[Extracted entries — start]
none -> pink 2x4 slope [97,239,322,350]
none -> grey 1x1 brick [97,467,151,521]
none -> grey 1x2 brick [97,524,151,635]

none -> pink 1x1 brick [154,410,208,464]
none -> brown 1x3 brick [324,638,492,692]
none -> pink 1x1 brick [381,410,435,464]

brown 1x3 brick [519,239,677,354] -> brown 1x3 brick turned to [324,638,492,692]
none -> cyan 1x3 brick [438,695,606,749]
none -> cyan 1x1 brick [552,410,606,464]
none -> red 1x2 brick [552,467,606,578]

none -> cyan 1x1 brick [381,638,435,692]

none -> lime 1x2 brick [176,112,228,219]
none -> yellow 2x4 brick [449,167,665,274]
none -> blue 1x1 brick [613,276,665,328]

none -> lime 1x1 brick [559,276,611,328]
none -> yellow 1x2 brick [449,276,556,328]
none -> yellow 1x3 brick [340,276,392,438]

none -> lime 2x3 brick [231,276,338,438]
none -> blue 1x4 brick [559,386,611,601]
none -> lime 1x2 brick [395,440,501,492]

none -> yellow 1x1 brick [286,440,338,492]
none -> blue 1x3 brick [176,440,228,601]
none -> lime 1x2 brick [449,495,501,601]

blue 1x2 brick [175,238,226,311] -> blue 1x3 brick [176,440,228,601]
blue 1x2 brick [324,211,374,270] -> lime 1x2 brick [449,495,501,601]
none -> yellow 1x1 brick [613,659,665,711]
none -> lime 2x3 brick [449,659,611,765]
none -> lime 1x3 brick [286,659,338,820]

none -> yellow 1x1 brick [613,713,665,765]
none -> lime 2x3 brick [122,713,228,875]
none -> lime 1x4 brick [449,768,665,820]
[Extracted entries — finish]
Task details:
Each line from the one with "none -> yellow 1x1 brick [613,713,665,765]" through the last line of the records must be written out word for word. Include nothing else.

Answer space:
none -> yellow 1x1 brick [613,713,665,765]
none -> lime 2x3 brick [122,713,228,875]
none -> lime 1x4 brick [449,768,665,820]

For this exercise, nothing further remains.